►
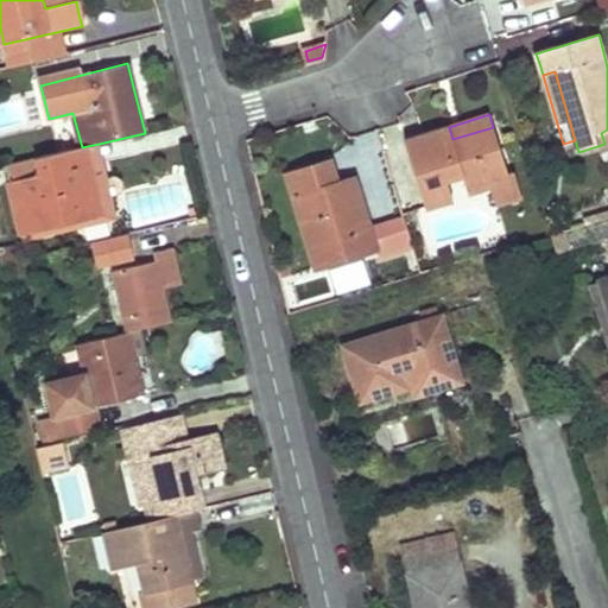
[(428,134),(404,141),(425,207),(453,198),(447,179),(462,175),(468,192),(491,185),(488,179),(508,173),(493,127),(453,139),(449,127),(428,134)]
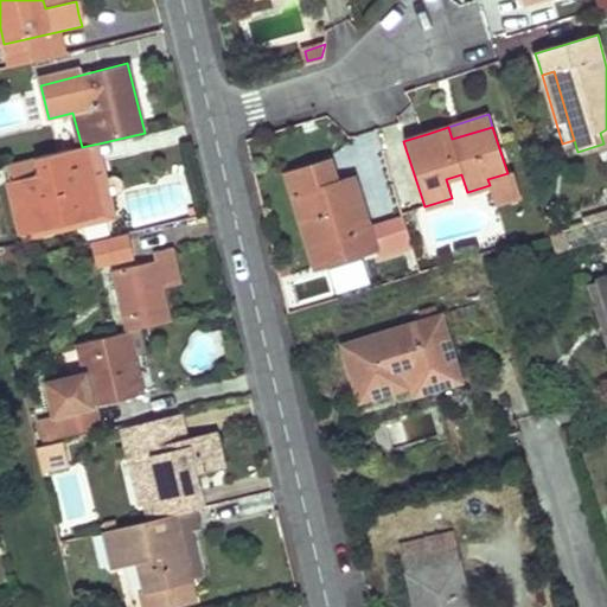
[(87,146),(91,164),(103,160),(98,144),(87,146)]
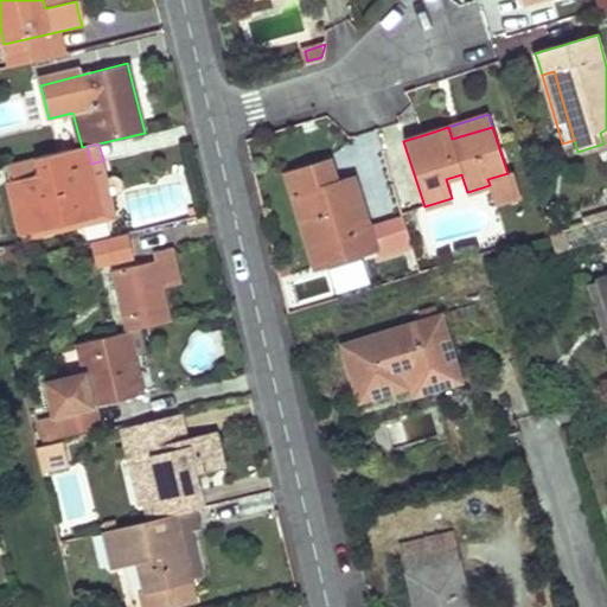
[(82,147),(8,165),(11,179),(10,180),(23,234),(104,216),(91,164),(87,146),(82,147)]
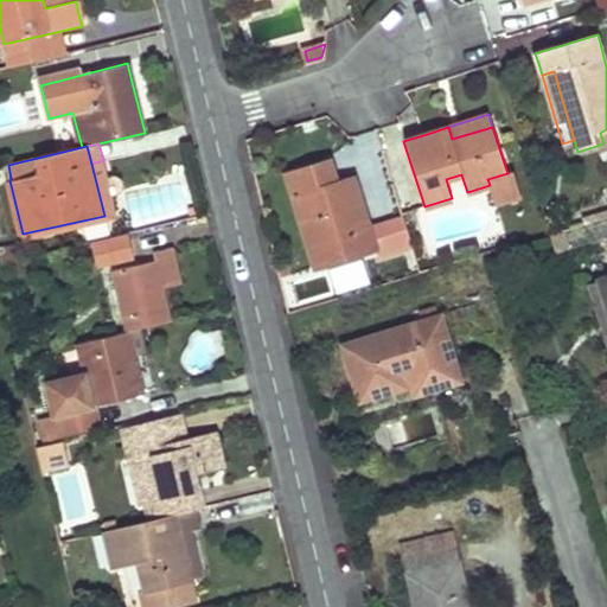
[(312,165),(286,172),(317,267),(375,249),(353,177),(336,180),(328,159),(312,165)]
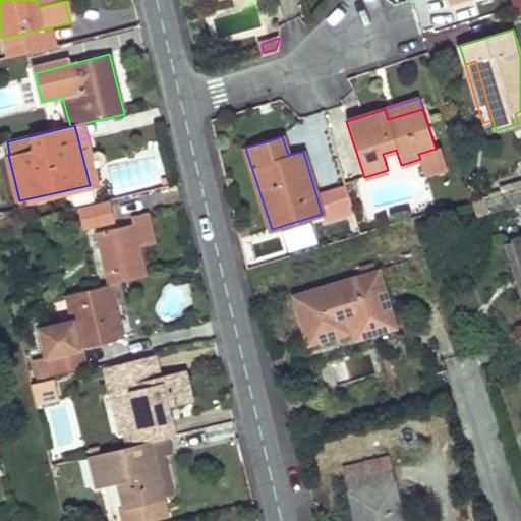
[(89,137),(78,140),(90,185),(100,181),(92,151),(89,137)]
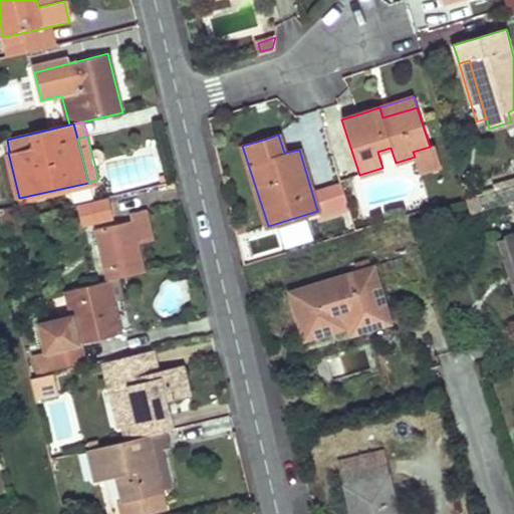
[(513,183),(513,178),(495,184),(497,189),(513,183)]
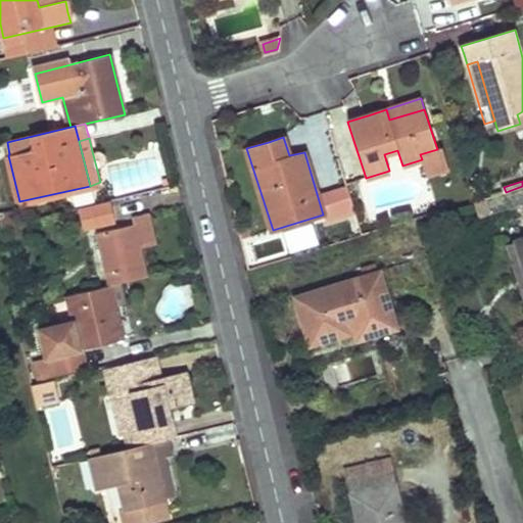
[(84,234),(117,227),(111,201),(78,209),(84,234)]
◄
• [HOW TO COMPLETE THIS TASK]:
Copy only this, please: the line with "[(89,137),(78,140),(90,185),(100,181),(92,151),(89,137)]" and every line after it through the end of the data, with no pictures.

• [COMPLETED TASK]:
[(89,137),(78,140),(90,185),(100,181),(92,151),(89,137)]
[(513,183),(513,178),(495,184),(497,189),(513,183)]
[(84,234),(117,227),(111,201),(78,209),(84,234)]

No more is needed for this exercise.